[WHAT YOU SHOULD DO]: Pick out and copy every line of the items below that contains the string "highlighted". Treat uppercase and lowercase letters as different.

[SOURCE MATERIAL]:
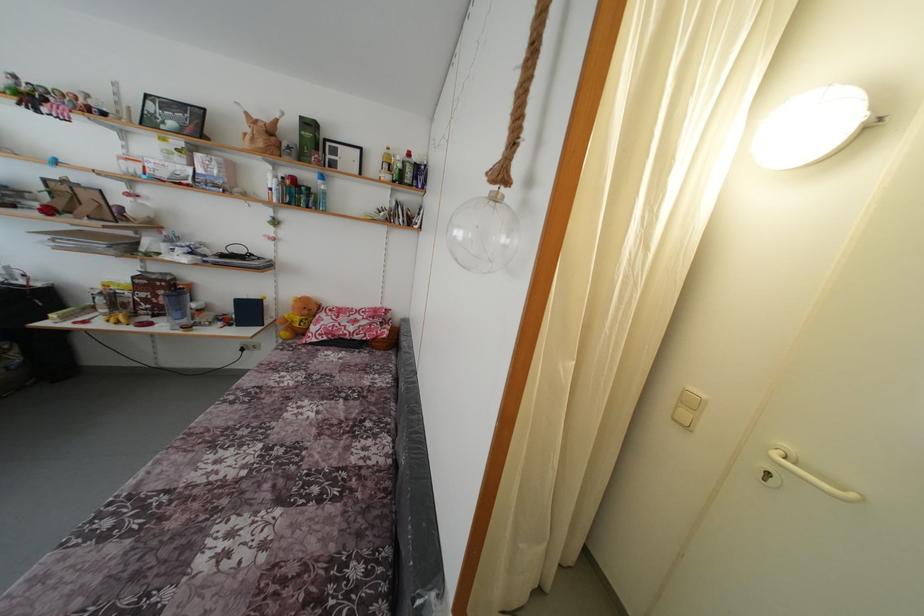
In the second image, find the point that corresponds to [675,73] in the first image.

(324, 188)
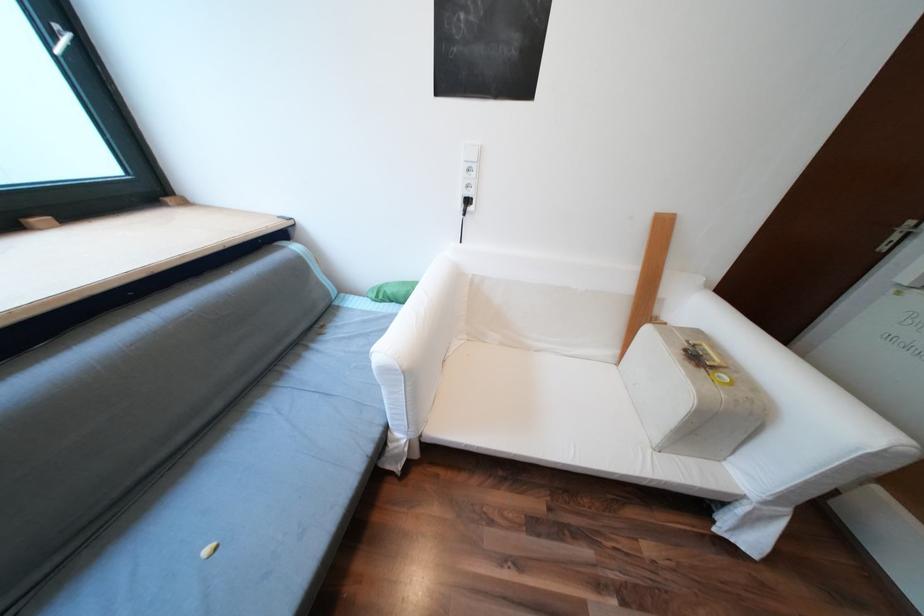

==

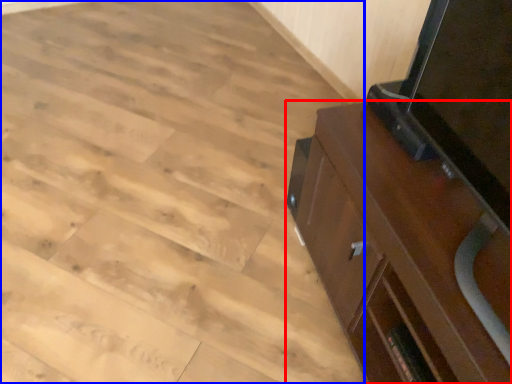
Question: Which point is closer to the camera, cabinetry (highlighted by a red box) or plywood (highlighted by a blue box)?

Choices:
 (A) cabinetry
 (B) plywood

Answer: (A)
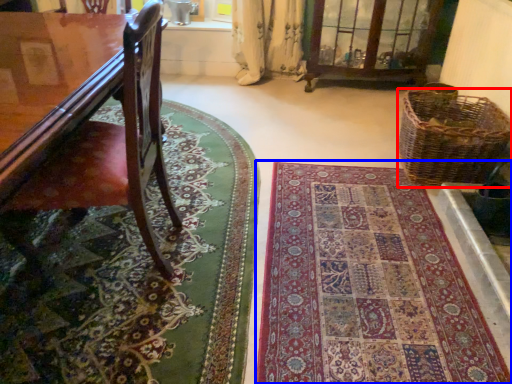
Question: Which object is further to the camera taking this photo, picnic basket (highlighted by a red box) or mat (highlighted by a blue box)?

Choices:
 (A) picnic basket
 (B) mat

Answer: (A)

[ANSWER FOR THIS EXERCISE]:
Question: Which point is closer to the camera, cabinetry (highlighted by a red box) or plywood (highlighted by a blue box)?
Question: Which object is further to the camera taking this photo, picnic basket (highlighted by a red box) or mat (highlighted by a blue box)?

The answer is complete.